Data listing:

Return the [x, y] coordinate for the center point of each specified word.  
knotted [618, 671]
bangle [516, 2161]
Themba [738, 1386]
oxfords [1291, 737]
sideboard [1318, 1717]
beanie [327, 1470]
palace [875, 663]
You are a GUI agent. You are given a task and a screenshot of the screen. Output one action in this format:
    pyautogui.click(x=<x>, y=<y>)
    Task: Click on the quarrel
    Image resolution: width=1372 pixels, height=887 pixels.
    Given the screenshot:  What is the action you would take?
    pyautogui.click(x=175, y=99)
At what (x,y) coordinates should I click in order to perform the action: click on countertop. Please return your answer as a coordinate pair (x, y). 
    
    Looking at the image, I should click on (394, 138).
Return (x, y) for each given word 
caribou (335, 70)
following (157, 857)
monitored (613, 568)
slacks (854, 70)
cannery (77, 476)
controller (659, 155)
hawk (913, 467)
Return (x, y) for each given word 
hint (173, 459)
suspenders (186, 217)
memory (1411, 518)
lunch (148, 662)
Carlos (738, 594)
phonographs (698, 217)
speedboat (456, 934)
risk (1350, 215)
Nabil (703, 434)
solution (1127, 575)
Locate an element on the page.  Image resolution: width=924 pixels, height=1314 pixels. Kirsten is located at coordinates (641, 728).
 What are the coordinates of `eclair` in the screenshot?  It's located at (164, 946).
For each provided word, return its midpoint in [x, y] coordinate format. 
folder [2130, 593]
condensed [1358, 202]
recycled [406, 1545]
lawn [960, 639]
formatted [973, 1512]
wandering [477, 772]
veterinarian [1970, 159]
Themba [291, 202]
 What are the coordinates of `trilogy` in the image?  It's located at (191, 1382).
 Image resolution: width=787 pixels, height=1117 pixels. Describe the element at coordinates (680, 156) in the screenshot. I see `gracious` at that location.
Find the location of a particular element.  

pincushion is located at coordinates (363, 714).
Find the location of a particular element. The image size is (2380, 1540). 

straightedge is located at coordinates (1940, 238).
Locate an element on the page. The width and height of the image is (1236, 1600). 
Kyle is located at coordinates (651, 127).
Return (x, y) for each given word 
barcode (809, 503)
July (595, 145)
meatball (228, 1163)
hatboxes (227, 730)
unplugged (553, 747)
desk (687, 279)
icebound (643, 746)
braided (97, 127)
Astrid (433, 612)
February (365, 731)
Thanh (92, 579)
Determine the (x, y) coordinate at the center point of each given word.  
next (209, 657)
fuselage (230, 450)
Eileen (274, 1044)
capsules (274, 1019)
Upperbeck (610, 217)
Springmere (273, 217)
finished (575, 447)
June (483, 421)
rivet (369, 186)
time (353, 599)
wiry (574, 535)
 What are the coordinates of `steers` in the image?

What is expected:
Convert the lines above into a JSON list of strings, one string per line, leaving out blank lines.

Answer:
[
  "Return the [x, y] coordinate for the center point of each specified word.  ",
  "knotted [618, 671]",
  "bangle [516, 2161]",
  "Themba [738, 1386]",
  "oxfords [1291, 737]",
  "sideboard [1318, 1717]",
  "beanie [327, 1470]",
  "palace [875, 663]",
  "You are a GUI agent. You are given a task and a screenshot of the screen. Output one action in this format:",
  "    pyautogui.click(x=<x>, y=<y>)",
  "    Task: Click on the quarrel",
  "    Image resolution: width=1372 pixels, height=887 pixels.",
  "    Given the screenshot:  What is the action you would take?",
  "    pyautogui.click(x=175, y=99)",
  "At what (x,y) coordinates should I click in order to perform the action: click on countertop. Please return your answer as a coordinate pair (x, y). ",
  "    Looking at the image, I should click on (394, 138).",
  "Return (x, y) for each given word ",
  "caribou (335, 70)",
  "following (157, 857)",
  "monitored (613, 568)",
  "slacks (854, 70)",
  "cannery (77, 476)",
  "controller (659, 155)",
  "hawk (913, 467)",
  "Return (x, y) for each given word ",
  "hint (173, 459)",
  "suspenders (186, 217)",
  "memory (1411, 518)",
  "lunch (148, 662)",
  "Carlos (738, 594)",
  "phonographs (698, 217)",
  "speedboat (456, 934)",
  "risk (1350, 215)",
  "Nabil (703, 434)",
  "solution (1127, 575)",
  "Locate an element on the page.  Image resolution: width=924 pixels, height=1314 pixels. Kirsten is located at coordinates (641, 728).",
  " What are the coordinates of `eclair` in the screenshot?  It's located at (164, 946).",
  "For each provided word, return its midpoint in [x, y] coordinate format. ",
  "folder [2130, 593]",
  "condensed [1358, 202]",
  "recycled [406, 1545]",
  "lawn [960, 639]",
  "formatted [973, 1512]",
  "wandering [477, 772]",
  "veterinarian [1970, 159]",
  "Themba [291, 202]",
  " What are the coordinates of `trilogy` in the image?  It's located at (191, 1382).",
  " Image resolution: width=787 pixels, height=1117 pixels. Describe the element at coordinates (680, 156) in the screenshot. I see `gracious` at that location.",
  "Find the location of a particular element.  ",
  "pincushion is located at coordinates (363, 714).",
  "Find the location of a particular element. The image size is (2380, 1540). ",
  "straightedge is located at coordinates (1940, 238).",
  "Locate an element on the page. The width and height of the image is (1236, 1600). ",
  "Kyle is located at coordinates (651, 127).",
  "Return (x, y) for each given word ",
  "barcode (809, 503)",
  "July (595, 145)",
  "meatball (228, 1163)",
  "hatboxes (227, 730)",
  "unplugged (553, 747)",
  "desk (687, 279)",
  "icebound (643, 746)",
  "braided (97, 127)",
  "Astrid (433, 612)",
  "February (365, 731)",
  "Thanh (92, 579)",
  "Determine the (x, y) coordinate at the center point of each given word.  ",
  "next (209, 657)",
  "fuselage (230, 450)",
  "Eileen (274, 1044)",
  "capsules (274, 1019)",
  "Upperbeck (610, 217)",
  "Springmere (273, 217)",
  "finished (575, 447)",
  "June (483, 421)",
  "rivet (369, 186)",
  "time (353, 599)",
  "wiry (574, 535)",
  " What are the coordinates of `steers` in the image?"
]